**Aim of the task**. Copy each line of the data below exactly, leaving out pictures.

[Scene difference descriptions]

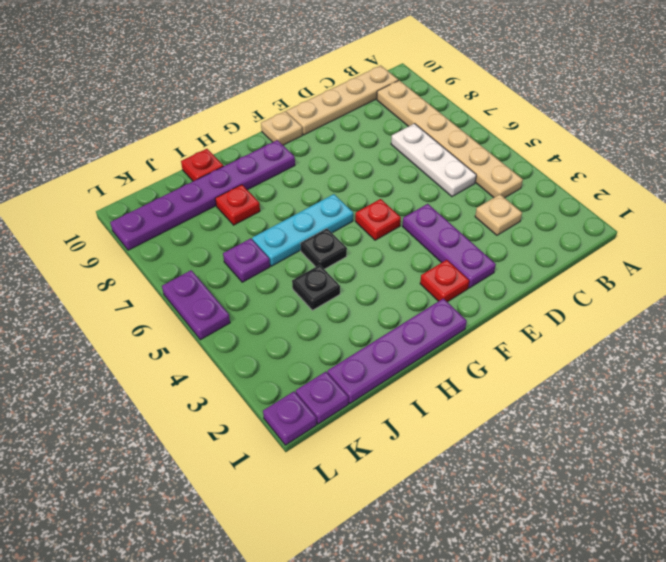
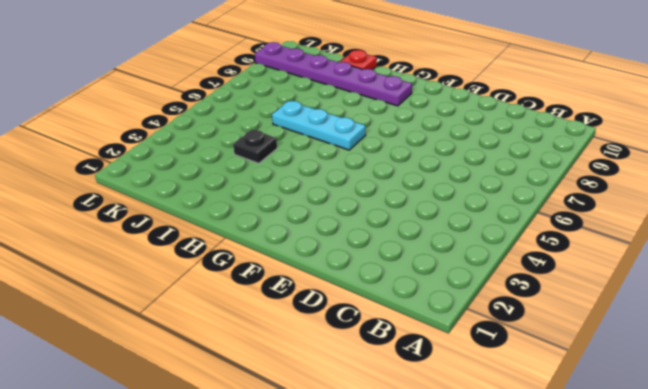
none -> tan plate B4:B9 level 1
none -> tan plate B10:E10 level 1
none -> tan plate C3 level 1

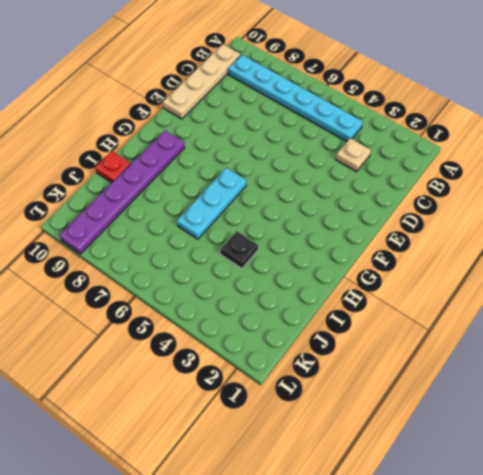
cyan plate B4:B9 level 1 -> tan plate B4:B9 level 1
none -> white plate C5:C7 level 1
none -> purple plate E2:E4 level 1
none -> red plate F2 level 1

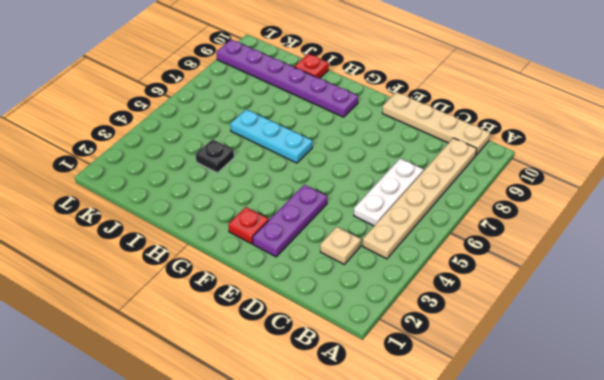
none -> red plate F5 level 1
none -> tan plate F10 level 1
none -> purple plate G1:J1 level 1

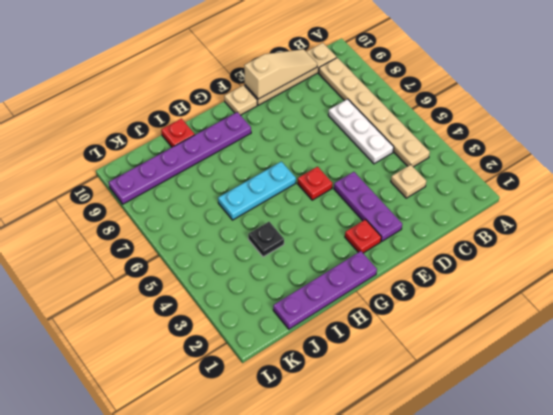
tan slope C10:E10 level 2 top E -> none
none -> black plate H5 level 1
none -> red plate I8 level 1
none -> purple plate J6 level 1

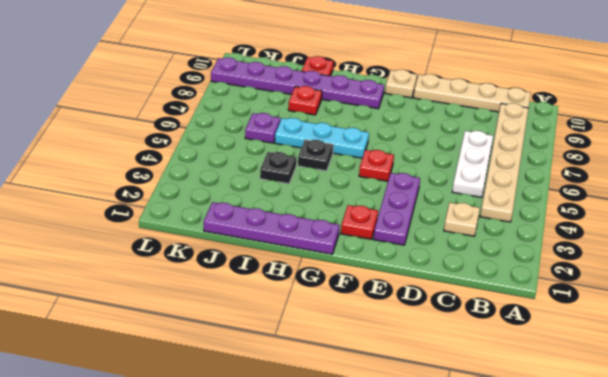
none -> purple plate K1 level 1
none -> purple plate L1 level 1
none -> purple plate L5:L6 level 1

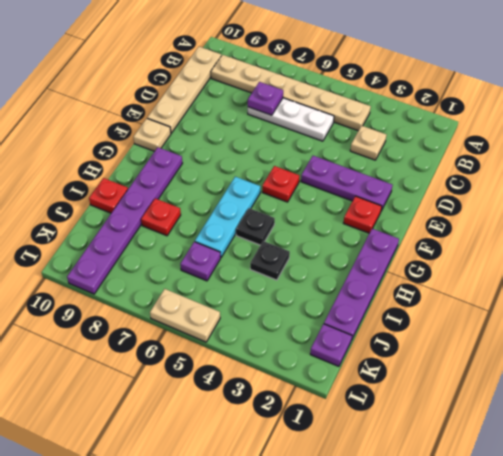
purple plate C7 level 2 -> purple plate L1 level 1
tan plate L5:L6 level 1 -> purple plate L5:L6 level 1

**The answer**.
none -> tan plate B4:B9 level 1
none -> tan plate B10:E10 level 1
none -> tan plate C3 level 1

cyan plate B4:B9 level 1 -> tan plate B4:B9 level 1
none -> white plate C5:C7 level 1
none -> purple plate E2:E4 level 1
none -> red plate F2 level 1

none -> red plate F5 level 1
none -> tan plate F10 level 1
none -> purple plate G1:J1 level 1

tan slope C10:E10 level 2 top E -> none
none -> black plate H5 level 1
none -> red plate I8 level 1
none -> purple plate J6 level 1

none -> purple plate K1 level 1
none -> purple plate L1 level 1
none -> purple plate L5:L6 level 1

purple plate C7 level 2 -> purple plate L1 level 1
tan plate L5:L6 level 1 -> purple plate L5:L6 level 1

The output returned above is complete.